* **Problem details**: Every line of the listing that contains the word "this" is to be copied out.

----------------

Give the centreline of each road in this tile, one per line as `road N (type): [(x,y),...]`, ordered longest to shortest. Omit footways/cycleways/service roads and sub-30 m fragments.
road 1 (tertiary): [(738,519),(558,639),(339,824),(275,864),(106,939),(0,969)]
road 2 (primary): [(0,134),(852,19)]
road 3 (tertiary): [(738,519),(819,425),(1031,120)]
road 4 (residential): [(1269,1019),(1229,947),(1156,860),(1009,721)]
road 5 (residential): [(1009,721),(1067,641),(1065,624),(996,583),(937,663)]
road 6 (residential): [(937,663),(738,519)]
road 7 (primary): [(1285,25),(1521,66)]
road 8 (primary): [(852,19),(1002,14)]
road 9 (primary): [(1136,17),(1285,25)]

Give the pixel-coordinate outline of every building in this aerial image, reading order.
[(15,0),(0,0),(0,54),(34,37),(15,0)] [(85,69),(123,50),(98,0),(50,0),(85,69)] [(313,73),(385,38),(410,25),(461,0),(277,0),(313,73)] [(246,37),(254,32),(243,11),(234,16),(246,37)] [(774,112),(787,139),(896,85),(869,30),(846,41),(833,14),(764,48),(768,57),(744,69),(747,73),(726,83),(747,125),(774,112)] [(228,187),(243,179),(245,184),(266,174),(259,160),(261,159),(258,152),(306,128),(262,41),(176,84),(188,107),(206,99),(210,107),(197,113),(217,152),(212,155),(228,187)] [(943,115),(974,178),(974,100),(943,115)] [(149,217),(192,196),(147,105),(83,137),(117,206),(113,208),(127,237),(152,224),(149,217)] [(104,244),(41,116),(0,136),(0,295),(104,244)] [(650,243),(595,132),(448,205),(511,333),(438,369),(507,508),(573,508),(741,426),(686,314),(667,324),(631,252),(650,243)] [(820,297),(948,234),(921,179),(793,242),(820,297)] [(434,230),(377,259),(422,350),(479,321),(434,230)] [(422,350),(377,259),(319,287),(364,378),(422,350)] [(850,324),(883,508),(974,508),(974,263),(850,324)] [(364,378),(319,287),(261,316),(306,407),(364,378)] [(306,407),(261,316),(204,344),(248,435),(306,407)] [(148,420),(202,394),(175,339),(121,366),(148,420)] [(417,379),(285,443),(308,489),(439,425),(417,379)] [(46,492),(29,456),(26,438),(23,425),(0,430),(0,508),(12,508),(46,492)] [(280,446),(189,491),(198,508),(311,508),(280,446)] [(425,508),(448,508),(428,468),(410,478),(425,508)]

----------------

* **Exercise answer**:
Give the centreline of each road in this tile, one per line as `road N (type): [(x,y),...]`, ordered longest to shortest. Omit footways/cycleways/service roads and sub-30 m fragments.
Give the pixel-coordinate outline of every building in this aerial image, reading order.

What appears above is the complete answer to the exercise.